• _Before-and-after object lists_:
________________
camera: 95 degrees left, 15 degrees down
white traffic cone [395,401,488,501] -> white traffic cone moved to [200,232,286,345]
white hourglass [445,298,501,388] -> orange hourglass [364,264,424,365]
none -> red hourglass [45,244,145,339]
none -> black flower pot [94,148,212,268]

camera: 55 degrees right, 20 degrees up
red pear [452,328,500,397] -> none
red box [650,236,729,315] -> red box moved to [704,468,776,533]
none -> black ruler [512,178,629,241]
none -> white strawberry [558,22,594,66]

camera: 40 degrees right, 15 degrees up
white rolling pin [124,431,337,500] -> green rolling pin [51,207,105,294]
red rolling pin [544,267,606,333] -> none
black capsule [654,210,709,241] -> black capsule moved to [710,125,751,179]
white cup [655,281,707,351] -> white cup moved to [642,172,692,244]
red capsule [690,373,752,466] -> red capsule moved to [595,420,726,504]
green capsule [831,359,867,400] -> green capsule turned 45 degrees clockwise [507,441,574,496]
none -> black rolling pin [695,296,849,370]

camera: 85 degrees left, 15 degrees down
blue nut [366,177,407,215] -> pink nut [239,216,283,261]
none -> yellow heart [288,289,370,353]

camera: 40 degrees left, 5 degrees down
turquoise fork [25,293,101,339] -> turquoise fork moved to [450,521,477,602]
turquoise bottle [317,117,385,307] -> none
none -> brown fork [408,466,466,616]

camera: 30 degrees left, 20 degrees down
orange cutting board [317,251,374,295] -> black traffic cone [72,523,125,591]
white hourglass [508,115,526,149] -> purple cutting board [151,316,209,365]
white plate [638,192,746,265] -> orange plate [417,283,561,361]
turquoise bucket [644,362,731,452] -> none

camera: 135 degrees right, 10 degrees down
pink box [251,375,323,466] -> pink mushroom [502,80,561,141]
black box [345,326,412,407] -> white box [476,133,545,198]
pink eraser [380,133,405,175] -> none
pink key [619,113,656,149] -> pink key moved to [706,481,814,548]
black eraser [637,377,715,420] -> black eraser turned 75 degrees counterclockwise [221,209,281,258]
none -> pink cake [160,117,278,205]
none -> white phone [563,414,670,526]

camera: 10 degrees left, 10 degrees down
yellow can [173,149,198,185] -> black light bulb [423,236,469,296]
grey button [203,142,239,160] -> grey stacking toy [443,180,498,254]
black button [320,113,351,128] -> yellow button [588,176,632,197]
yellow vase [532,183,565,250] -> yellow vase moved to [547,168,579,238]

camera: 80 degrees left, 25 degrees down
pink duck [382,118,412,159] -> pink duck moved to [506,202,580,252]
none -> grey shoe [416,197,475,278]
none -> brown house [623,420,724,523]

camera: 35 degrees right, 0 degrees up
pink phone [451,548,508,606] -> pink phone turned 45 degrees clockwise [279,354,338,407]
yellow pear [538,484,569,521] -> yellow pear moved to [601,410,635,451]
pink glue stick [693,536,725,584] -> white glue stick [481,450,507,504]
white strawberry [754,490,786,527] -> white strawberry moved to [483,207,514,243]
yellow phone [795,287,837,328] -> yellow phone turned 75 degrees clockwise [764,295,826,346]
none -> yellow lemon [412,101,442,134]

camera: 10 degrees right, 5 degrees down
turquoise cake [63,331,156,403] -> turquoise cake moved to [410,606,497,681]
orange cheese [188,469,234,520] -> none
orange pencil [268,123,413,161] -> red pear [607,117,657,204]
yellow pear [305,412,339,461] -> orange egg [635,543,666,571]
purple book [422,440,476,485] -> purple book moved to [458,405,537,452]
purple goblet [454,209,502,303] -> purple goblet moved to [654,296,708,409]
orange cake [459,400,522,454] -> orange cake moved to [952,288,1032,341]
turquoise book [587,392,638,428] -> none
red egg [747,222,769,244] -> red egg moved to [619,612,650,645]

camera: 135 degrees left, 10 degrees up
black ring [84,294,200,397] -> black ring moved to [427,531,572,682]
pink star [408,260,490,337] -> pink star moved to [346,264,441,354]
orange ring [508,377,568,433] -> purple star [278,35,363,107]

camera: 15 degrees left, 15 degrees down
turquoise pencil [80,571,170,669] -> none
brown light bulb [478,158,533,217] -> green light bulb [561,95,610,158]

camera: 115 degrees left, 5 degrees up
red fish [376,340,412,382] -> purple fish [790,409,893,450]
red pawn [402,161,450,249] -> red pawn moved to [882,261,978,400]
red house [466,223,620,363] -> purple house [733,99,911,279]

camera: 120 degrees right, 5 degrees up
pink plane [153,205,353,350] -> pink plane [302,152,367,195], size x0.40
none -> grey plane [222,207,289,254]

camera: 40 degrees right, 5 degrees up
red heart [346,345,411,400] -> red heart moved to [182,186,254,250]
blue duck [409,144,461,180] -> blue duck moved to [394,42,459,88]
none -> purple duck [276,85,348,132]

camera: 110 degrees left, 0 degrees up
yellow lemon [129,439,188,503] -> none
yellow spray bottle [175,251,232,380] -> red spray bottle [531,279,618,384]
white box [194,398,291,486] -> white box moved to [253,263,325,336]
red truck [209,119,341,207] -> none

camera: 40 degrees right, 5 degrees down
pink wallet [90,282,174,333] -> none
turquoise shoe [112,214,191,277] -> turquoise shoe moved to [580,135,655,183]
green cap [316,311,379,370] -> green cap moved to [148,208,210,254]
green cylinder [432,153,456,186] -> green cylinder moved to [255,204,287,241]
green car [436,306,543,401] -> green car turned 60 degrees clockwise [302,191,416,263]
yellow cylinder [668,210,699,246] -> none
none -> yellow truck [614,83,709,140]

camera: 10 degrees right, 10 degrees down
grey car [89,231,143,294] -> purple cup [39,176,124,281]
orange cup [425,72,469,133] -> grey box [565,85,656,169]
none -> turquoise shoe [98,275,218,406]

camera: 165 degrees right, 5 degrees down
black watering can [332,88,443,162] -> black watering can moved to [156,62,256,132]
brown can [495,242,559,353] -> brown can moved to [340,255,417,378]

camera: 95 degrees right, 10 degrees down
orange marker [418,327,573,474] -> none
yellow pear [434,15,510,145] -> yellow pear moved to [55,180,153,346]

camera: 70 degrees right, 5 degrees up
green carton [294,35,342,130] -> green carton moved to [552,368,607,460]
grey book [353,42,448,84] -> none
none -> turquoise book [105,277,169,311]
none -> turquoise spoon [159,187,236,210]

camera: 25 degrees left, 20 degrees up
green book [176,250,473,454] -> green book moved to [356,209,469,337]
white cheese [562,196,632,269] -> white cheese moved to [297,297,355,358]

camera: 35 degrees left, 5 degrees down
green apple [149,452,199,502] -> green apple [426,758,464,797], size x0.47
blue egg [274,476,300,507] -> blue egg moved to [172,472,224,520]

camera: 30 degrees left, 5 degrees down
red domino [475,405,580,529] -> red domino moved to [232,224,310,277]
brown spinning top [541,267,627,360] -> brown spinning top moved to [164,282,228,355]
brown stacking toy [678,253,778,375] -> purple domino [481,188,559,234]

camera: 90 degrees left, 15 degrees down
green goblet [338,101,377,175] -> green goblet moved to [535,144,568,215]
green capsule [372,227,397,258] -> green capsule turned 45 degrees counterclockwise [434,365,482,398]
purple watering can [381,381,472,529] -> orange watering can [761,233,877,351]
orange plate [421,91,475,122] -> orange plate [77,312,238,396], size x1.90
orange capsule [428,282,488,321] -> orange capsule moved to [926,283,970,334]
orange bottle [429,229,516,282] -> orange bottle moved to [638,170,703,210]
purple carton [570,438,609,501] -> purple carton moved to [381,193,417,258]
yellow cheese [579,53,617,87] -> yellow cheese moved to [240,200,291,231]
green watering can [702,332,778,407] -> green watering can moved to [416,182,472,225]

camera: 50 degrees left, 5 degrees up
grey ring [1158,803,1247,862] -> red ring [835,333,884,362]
________________
• _Task to carry out_: Lines with "pencil": return each one from the data above.

• _Response to this exercise_:
orange pencil [268,123,413,161] -> red pear [607,117,657,204]
turquoise pencil [80,571,170,669] -> none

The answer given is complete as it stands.